> _INSTRUCTIONS TO FOLLOW_: Search each line below for the word "star" and list those that contain it.

> _GIVEN RECORDS_:
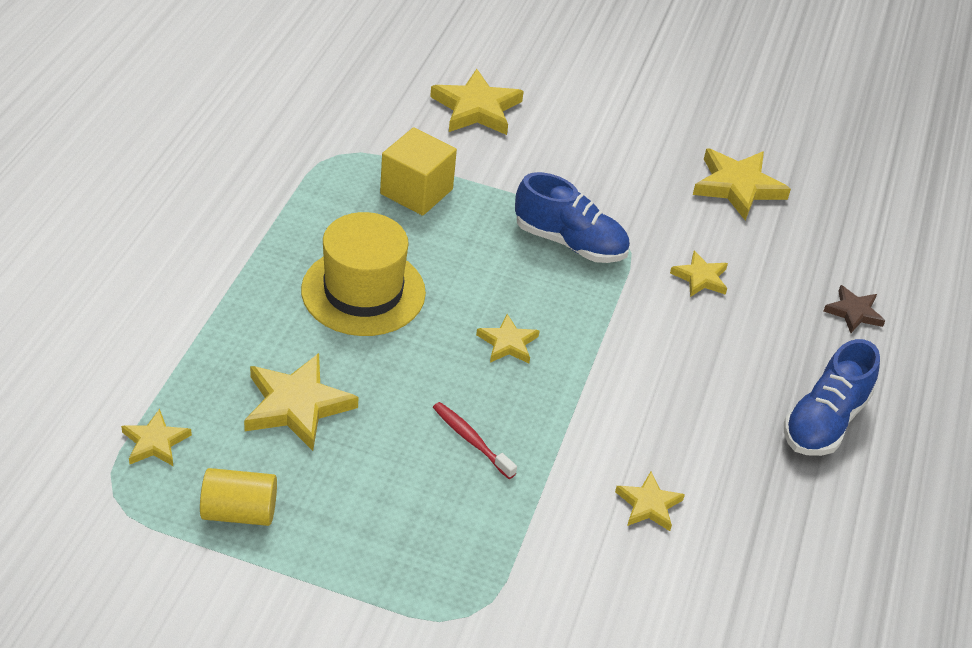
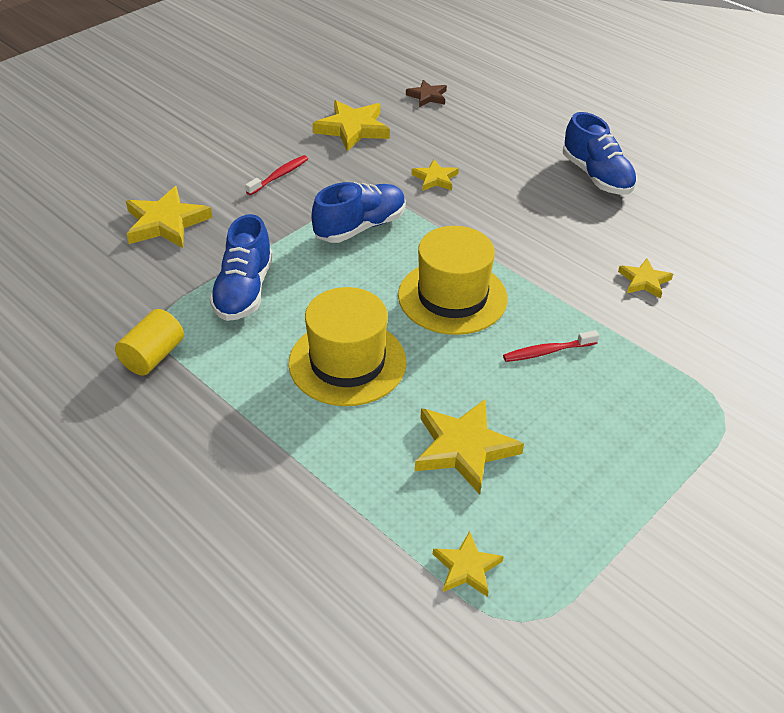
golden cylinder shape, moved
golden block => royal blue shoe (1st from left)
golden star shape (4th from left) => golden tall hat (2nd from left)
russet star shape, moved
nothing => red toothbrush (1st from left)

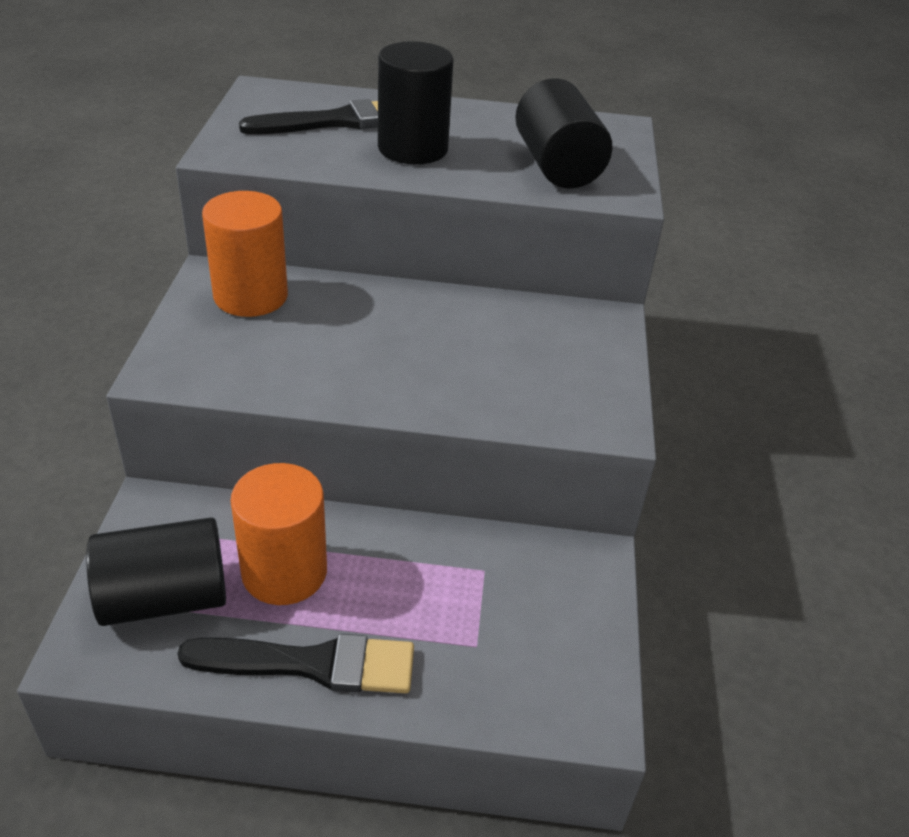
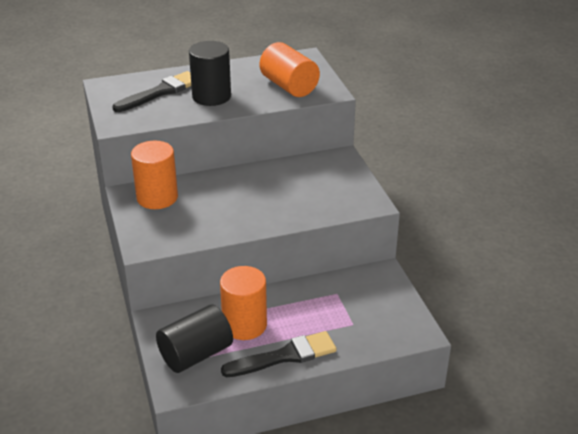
jet-black cylinder shape (3rd from left) => orange cylinder shape (3rd from left)

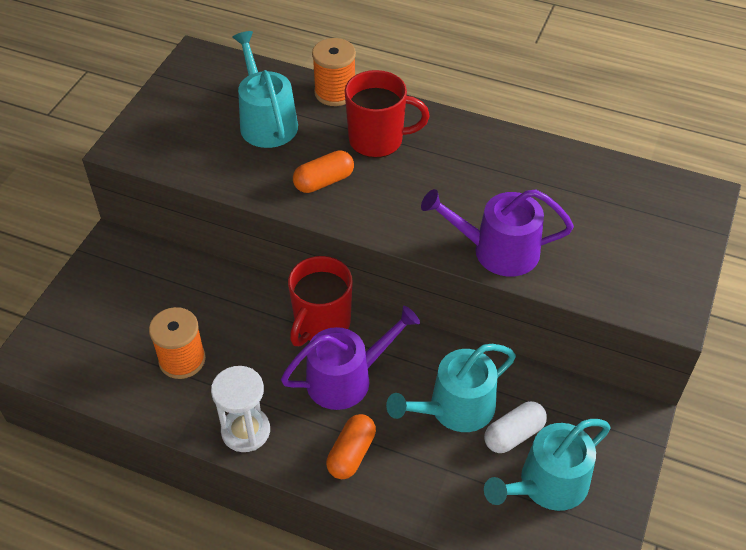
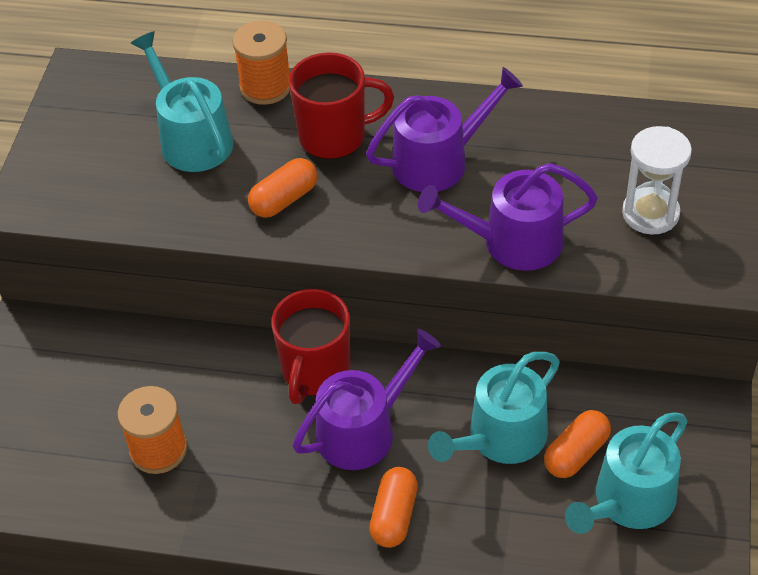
white hourglass, moved
white capsule => orange capsule (3rd from left)
nothing => royal purple sprinkling can (2nd from left)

> _FINISHED TASK_:
golden star shape (4th from left) => golden tall hat (2nd from left)
russet star shape, moved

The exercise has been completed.